* **EXERCISE INSTRUCTIONS**
When the string "none" is part of a line below, that line should be copied.

* **AVAILABLE DATA**
Start of Block
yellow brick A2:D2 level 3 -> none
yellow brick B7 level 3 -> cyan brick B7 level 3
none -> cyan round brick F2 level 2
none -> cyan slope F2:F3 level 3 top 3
End of Block
Start of Block
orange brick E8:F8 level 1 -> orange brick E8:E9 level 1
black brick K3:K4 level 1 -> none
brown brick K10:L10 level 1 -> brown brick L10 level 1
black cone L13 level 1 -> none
End of Block
* **WRITTEN SOLUTION**
yellow brick A2:D2 level 3 -> none
none -> cyan round brick F2 level 2
none -> cyan slope F2:F3 level 3 top 3
black brick K3:K4 level 1 -> none
black cone L13 level 1 -> none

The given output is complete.